Object tracking data:
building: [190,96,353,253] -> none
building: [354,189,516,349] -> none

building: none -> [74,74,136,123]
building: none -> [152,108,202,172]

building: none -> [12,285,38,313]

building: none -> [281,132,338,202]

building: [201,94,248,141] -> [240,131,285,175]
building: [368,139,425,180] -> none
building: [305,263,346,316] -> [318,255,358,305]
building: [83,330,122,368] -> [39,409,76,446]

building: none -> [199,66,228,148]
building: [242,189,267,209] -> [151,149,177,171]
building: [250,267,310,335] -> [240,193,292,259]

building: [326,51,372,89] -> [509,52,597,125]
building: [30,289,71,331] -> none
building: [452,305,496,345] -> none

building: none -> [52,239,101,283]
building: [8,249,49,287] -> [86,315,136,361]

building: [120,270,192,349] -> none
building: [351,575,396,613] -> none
* * *
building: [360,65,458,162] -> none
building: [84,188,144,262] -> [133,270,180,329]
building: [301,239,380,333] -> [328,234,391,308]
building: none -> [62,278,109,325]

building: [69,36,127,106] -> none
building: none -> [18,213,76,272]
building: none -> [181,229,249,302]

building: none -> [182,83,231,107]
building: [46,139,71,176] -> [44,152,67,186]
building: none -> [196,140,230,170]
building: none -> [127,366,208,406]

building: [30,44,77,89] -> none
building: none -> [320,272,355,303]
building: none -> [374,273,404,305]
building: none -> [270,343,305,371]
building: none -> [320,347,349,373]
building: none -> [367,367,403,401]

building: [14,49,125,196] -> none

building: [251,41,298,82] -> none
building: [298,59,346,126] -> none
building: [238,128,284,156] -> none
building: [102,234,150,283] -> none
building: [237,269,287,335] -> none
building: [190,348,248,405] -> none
---
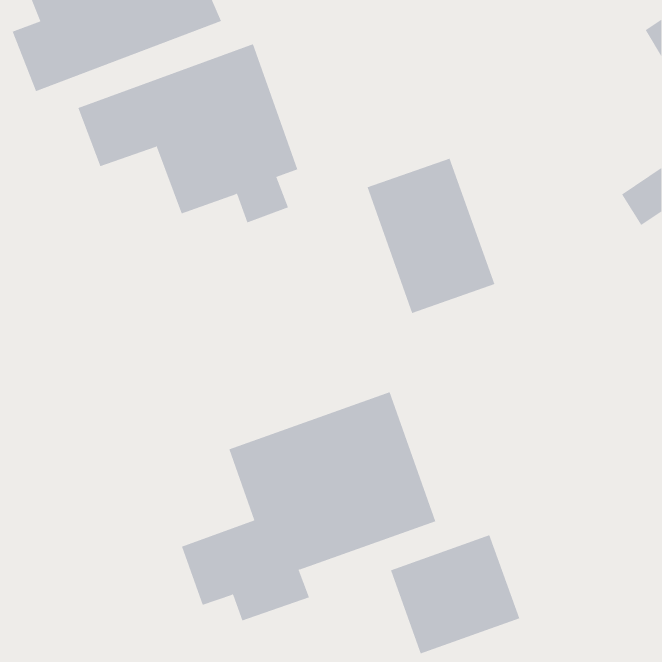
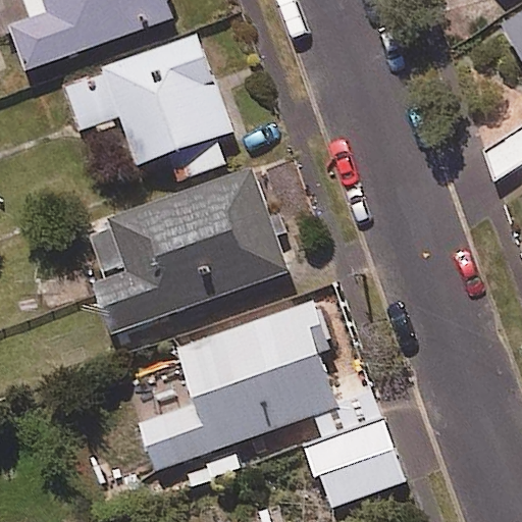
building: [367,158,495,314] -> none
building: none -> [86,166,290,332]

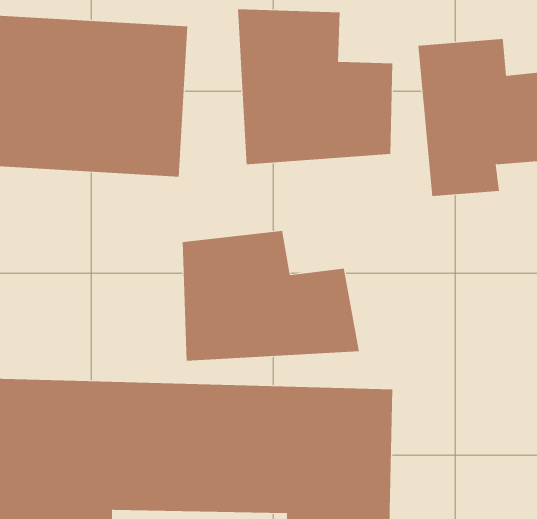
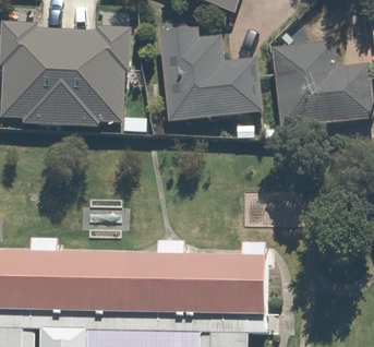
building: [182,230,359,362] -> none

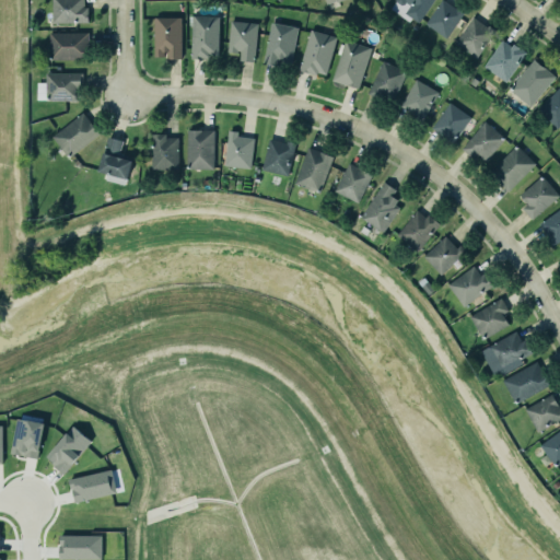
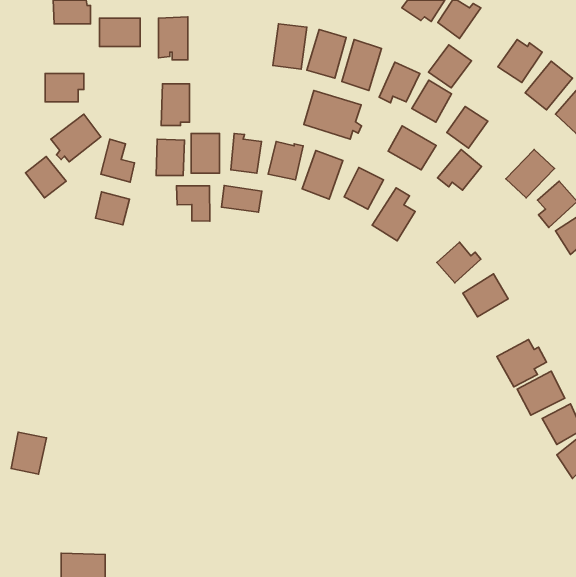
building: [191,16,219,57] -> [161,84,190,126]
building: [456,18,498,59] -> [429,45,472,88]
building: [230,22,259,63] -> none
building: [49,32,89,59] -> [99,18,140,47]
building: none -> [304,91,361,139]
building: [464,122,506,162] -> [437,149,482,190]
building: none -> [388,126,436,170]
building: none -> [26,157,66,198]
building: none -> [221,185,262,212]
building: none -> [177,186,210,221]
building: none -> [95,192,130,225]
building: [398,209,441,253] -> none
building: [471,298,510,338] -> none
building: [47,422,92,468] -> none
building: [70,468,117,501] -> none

Work required:
Every line above from the line with "building: [190,96,353,253] -> none" to the line with "building: [351,575,396,613] -> none", both included, must be reproduced exactly, and no other line may appear.

Exercise solution:
building: [190,96,353,253] -> none
building: [354,189,516,349] -> none

building: none -> [74,74,136,123]
building: none -> [152,108,202,172]

building: none -> [12,285,38,313]

building: none -> [281,132,338,202]

building: [201,94,248,141] -> [240,131,285,175]
building: [368,139,425,180] -> none
building: [305,263,346,316] -> [318,255,358,305]
building: [83,330,122,368] -> [39,409,76,446]

building: none -> [199,66,228,148]
building: [242,189,267,209] -> [151,149,177,171]
building: [250,267,310,335] -> [240,193,292,259]

building: [326,51,372,89] -> [509,52,597,125]
building: [30,289,71,331] -> none
building: [452,305,496,345] -> none

building: none -> [52,239,101,283]
building: [8,249,49,287] -> [86,315,136,361]

building: [120,270,192,349] -> none
building: [351,575,396,613] -> none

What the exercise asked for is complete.